→ Work request
How many lines of the listing contain the string "scrolled"? Only the number is wanted.
________________________
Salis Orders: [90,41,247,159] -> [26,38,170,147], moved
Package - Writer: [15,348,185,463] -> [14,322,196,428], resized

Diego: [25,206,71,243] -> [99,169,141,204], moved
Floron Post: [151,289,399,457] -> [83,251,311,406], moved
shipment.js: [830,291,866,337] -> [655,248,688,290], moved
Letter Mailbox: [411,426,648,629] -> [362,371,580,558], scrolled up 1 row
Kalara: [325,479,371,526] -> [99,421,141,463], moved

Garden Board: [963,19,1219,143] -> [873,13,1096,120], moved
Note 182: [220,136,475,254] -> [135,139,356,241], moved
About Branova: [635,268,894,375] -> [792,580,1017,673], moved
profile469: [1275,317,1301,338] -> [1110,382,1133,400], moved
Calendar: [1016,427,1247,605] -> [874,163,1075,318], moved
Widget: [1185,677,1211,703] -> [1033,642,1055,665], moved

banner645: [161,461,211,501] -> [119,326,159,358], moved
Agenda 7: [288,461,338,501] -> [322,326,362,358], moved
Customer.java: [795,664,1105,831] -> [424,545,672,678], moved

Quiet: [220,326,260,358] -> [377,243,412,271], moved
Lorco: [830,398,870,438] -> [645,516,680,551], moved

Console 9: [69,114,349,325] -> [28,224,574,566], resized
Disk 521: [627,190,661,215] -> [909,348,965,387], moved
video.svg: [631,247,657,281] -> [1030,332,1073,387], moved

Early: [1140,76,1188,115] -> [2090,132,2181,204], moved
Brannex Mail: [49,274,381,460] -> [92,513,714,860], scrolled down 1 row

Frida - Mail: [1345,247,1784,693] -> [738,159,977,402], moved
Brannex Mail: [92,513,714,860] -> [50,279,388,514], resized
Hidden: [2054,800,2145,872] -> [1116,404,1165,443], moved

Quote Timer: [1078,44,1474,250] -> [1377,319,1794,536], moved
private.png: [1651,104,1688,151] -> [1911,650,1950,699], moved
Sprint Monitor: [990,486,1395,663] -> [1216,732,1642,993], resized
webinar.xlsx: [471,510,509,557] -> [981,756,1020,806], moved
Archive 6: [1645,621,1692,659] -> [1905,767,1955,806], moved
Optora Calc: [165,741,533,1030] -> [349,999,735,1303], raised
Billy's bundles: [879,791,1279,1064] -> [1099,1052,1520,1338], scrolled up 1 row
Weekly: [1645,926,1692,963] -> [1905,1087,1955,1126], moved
________________________
→ Result for this exercise
3